[Records from a data source]
*** Begin section ***

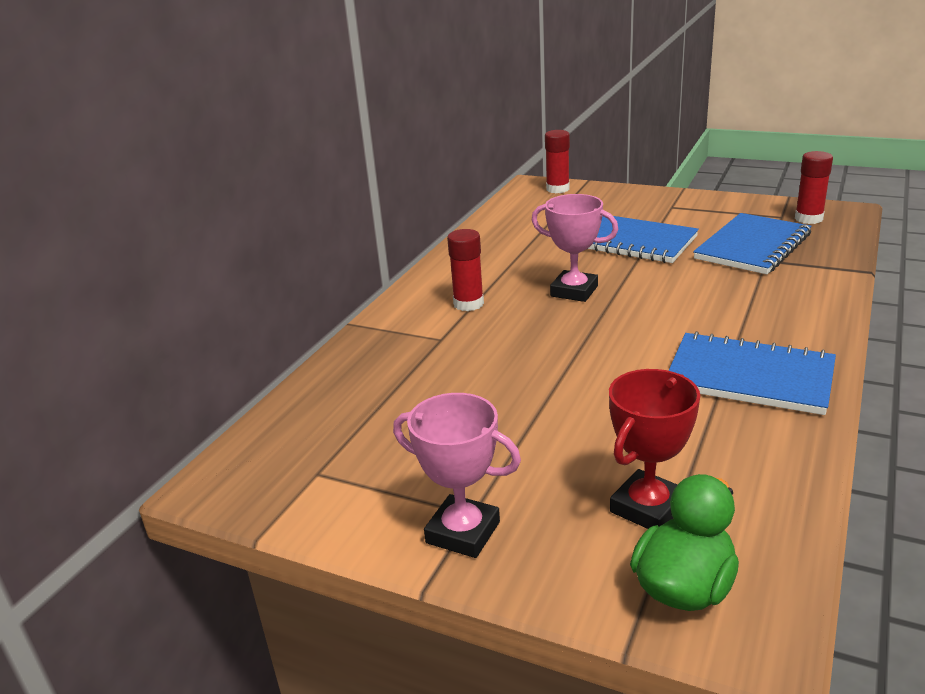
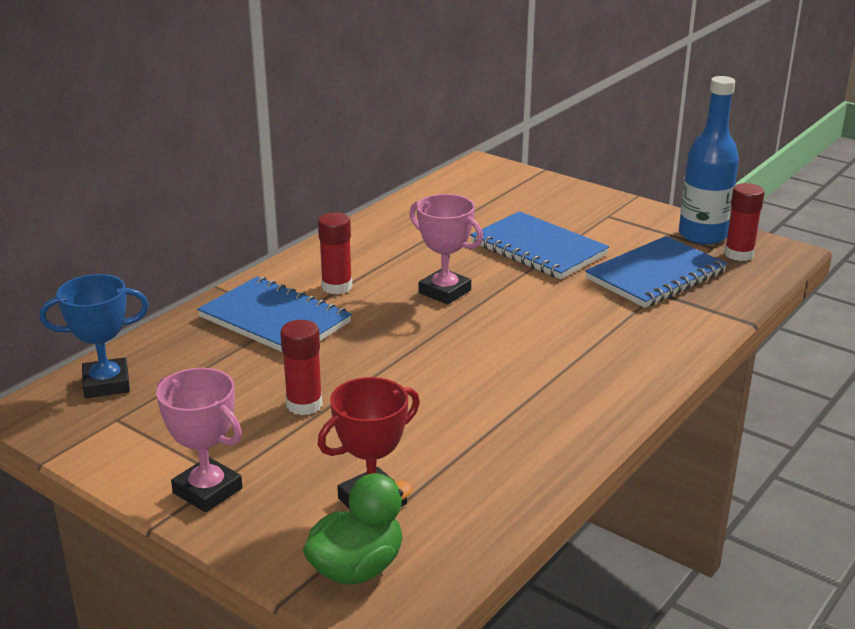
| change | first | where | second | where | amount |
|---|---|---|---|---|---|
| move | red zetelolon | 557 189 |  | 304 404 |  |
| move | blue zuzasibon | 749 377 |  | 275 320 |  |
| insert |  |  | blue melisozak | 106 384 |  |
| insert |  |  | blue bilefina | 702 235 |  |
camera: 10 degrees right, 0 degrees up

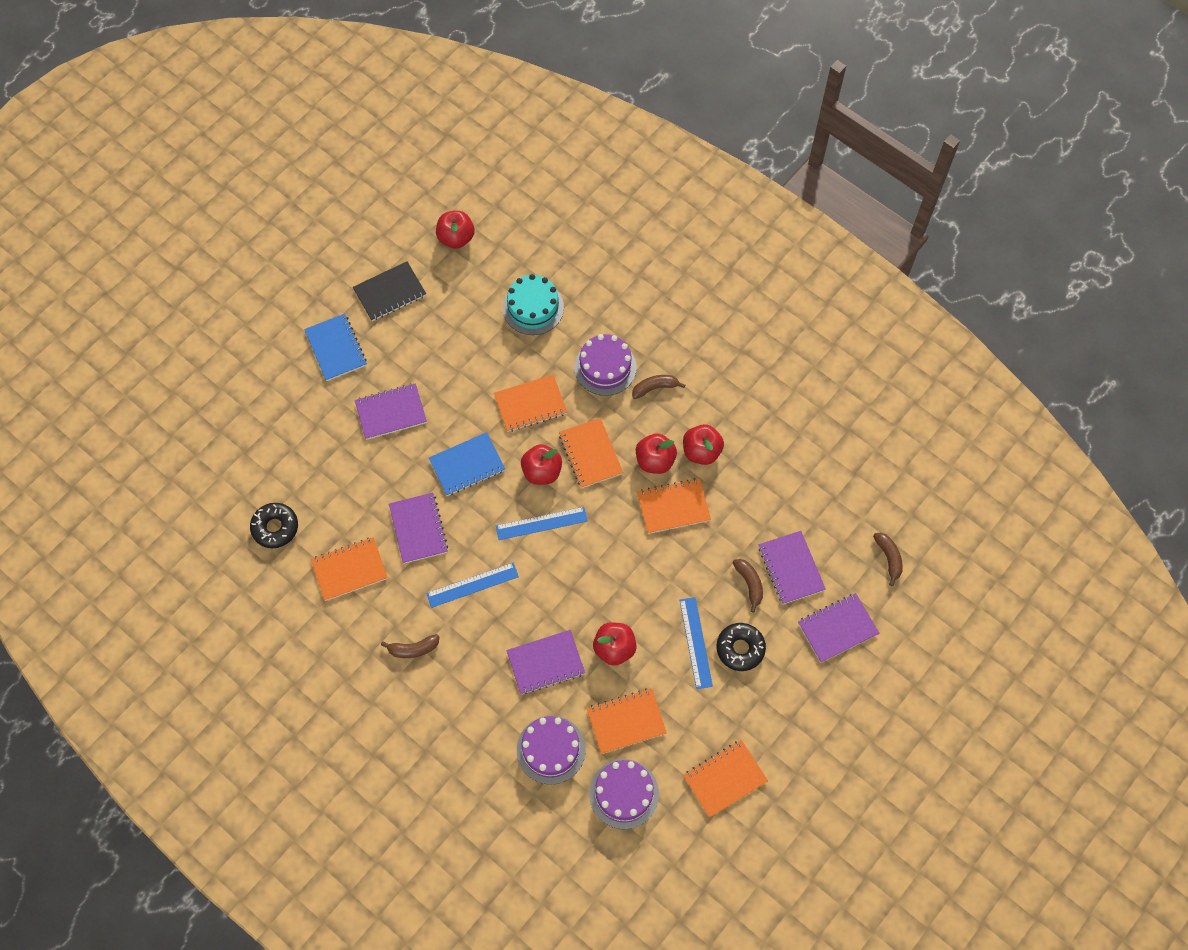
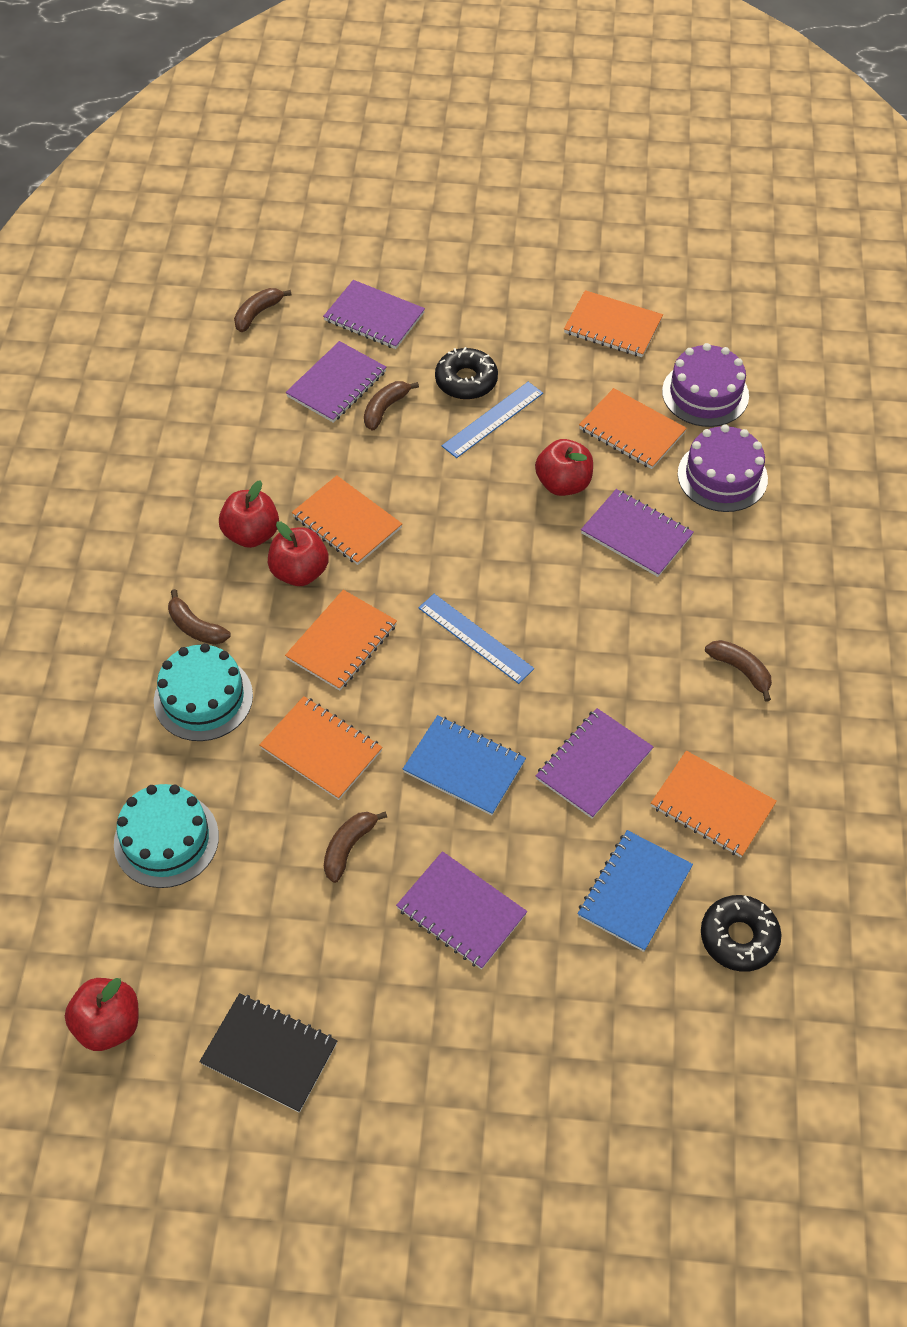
| change | first | where | second | where | amount |
|---|---|---|---|---|---|
| move | blue zuzasibon | 336 348 |  | 634 892 |  |
| delete | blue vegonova | 472 585 |  |  |  |
| delete | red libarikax | 542 472 |  |  |  |
| recolor | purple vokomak | 605 367 | turquoise vokomak | 203 698 |  |
| insert |  |  | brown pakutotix | 348 847 |  |
camera: 125 degrees left, 10 degrees down

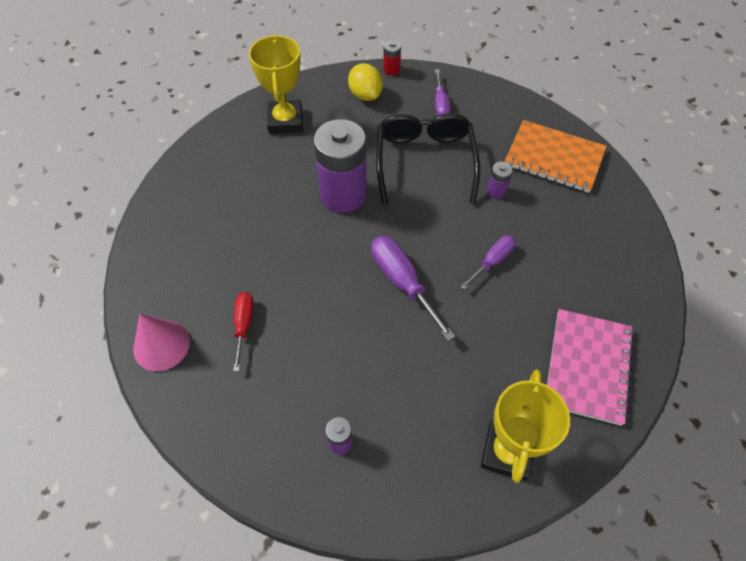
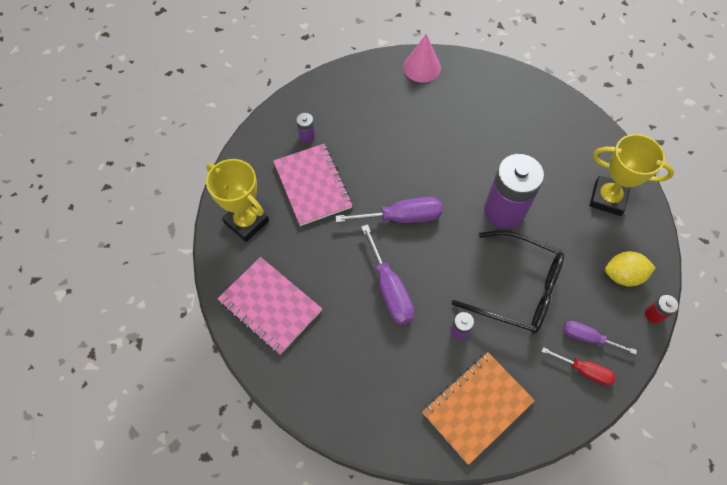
| change | first | where | second | where | amount |
|---|---|---|---|---|---|
| move | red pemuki | 244 325 |  | 584 370 |  |
| resize | purple pemuki | 492 261 |  | 389 289 | x1.61 |
| insert |  |  | pink zuzasibon | 312 185 |  |
camera: 115 degrees right, 5 degrees up

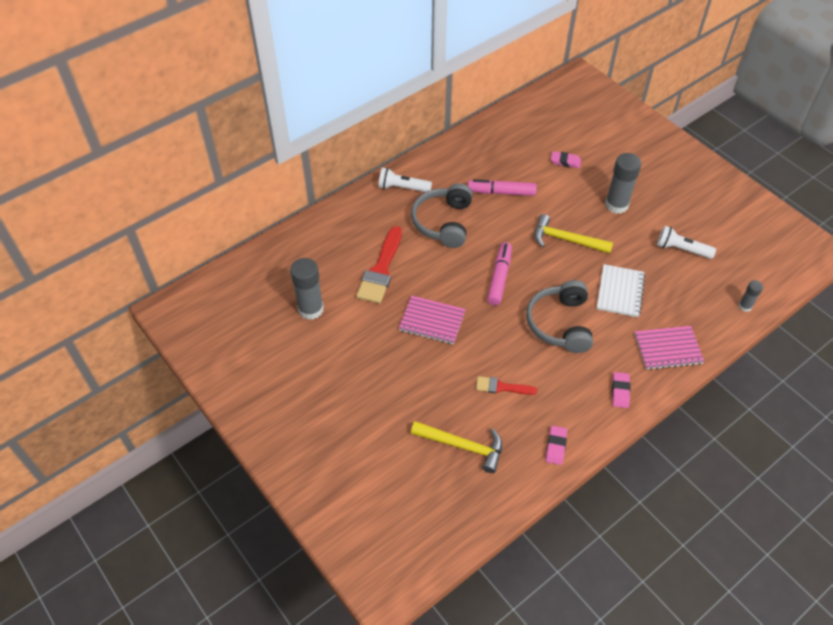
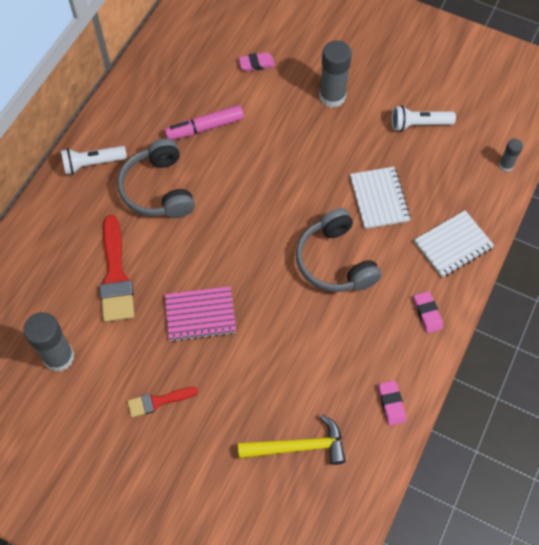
| change | first | where | second | where | amount |
|---|---|---|---|---|---|
| move | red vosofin | 501 387 |  | 158 401 |  |
| delete | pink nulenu | 499 278 |  |  |  |
| delete | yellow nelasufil | 566 240 |  |  |  |
| recolor | pink zuzasibon | 668 349 | white zuzasibon | 453 245 |  |
camera: 25 degrees left, 10 degrees up

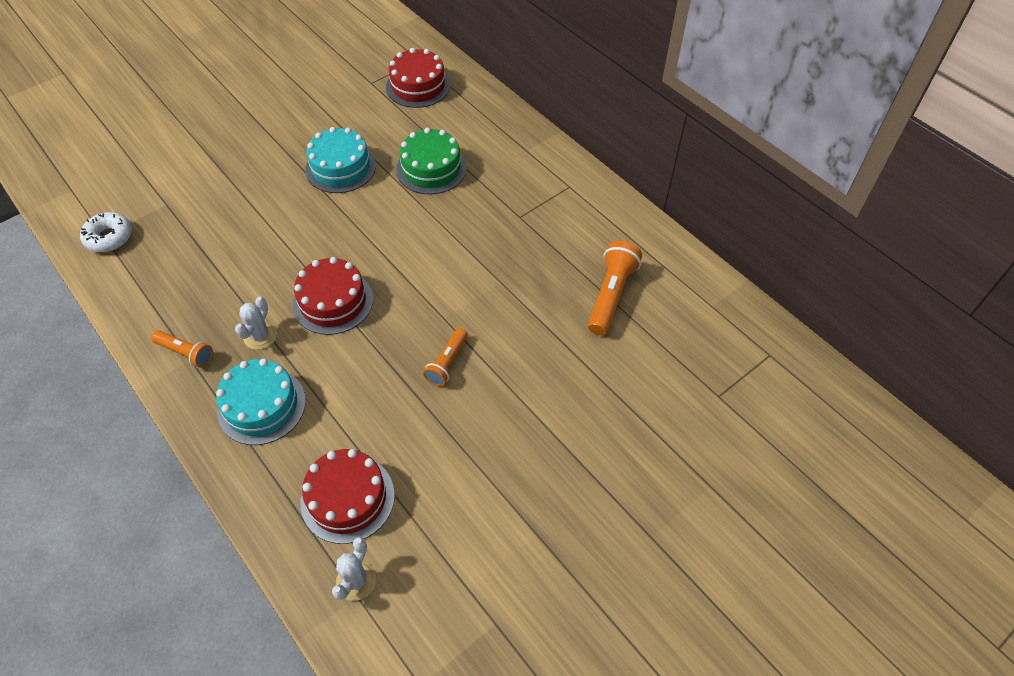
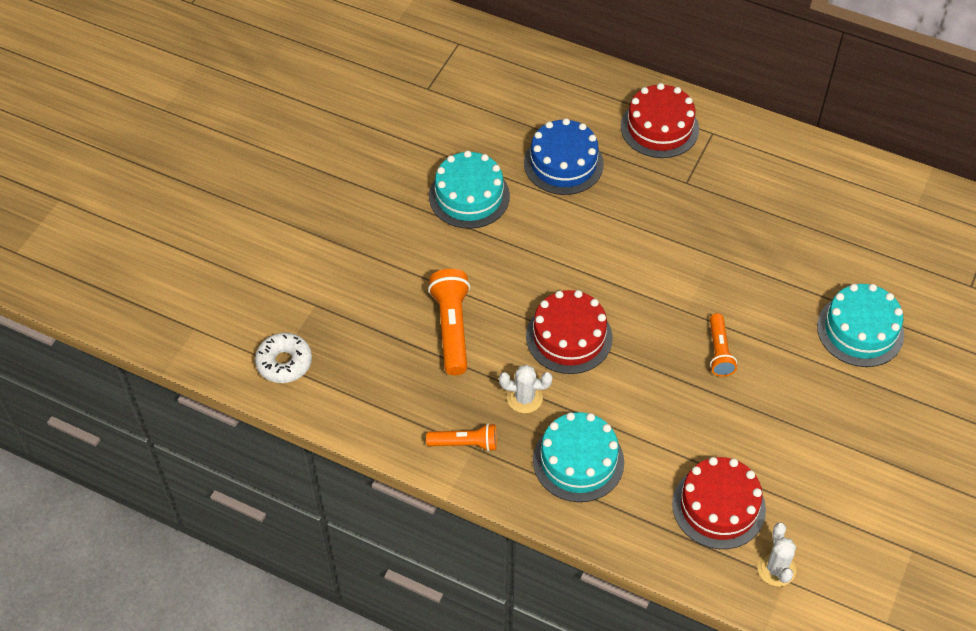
| change | first | where | second | where | amount |
|---|---|---|---|---|---|
| rotate | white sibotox | 260 336 |  | 524 398 | 75 degrees counterclockwise |
| move | red vokomak | 418 86 |  | 659 128 |  |
| recolor | green vokomak | 431 168 | blue vokomak | 563 163 |  |
| move | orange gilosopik | 611 295 |  | 452 328 |  |
| insert |  |  | turquoise vokomak | 860 330 |  |
camera: 25 degrees left, 0 degrees up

*** End section ***

▶ _TASK TO CARRY OUT_
Put down exactly the lines of the data above that run from its first line through the line bearing "blue bilefina |", and no pictures.

▶ _RESULT_
| change | first | where | second | where | amount |
|---|---|---|---|---|---|
| move | red zetelolon | 557 189 |  | 304 404 |  |
| move | blue zuzasibon | 749 377 |  | 275 320 |  |
| insert |  |  | blue melisozak | 106 384 |  |
| insert |  |  | blue bilefina | 702 235 |  |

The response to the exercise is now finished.